■ **Task directions**
In the data below, how many lines contain the string "clock"? Give only the number.

*** Supplied material ***

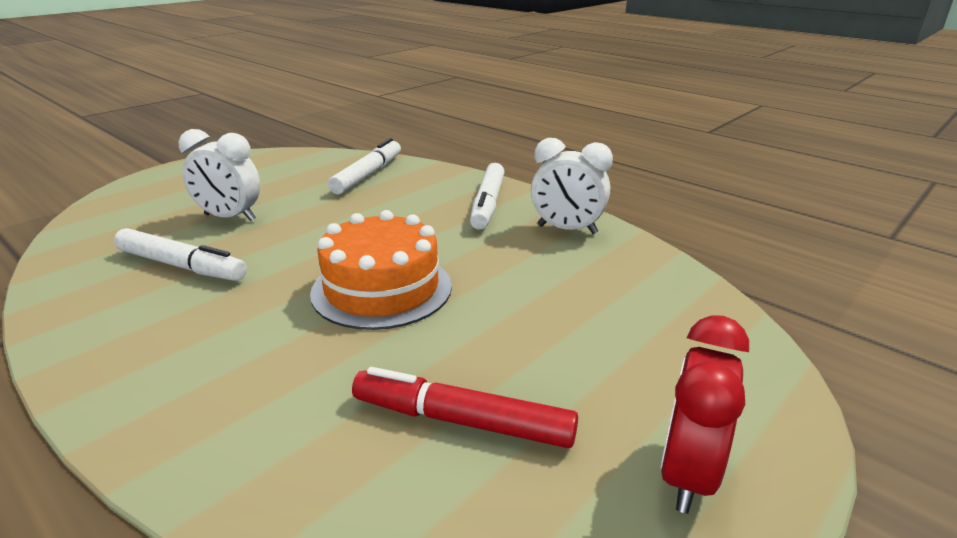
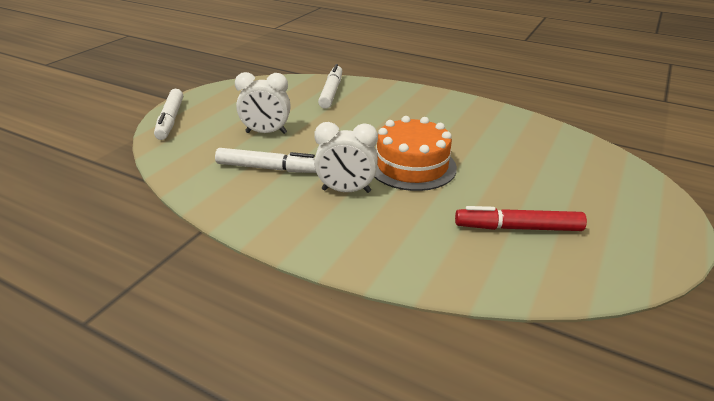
camera: 15 degrees left, 5 degrees up
(488, 203) = (429, 104): white marker -> white marker (171, 120)
(567, 229) = (490, 116): white clock -> white clock (346, 191)
(687, 474) = (640, 233): red clock -> none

*** End of Supplied material ***

■ **Response area**
2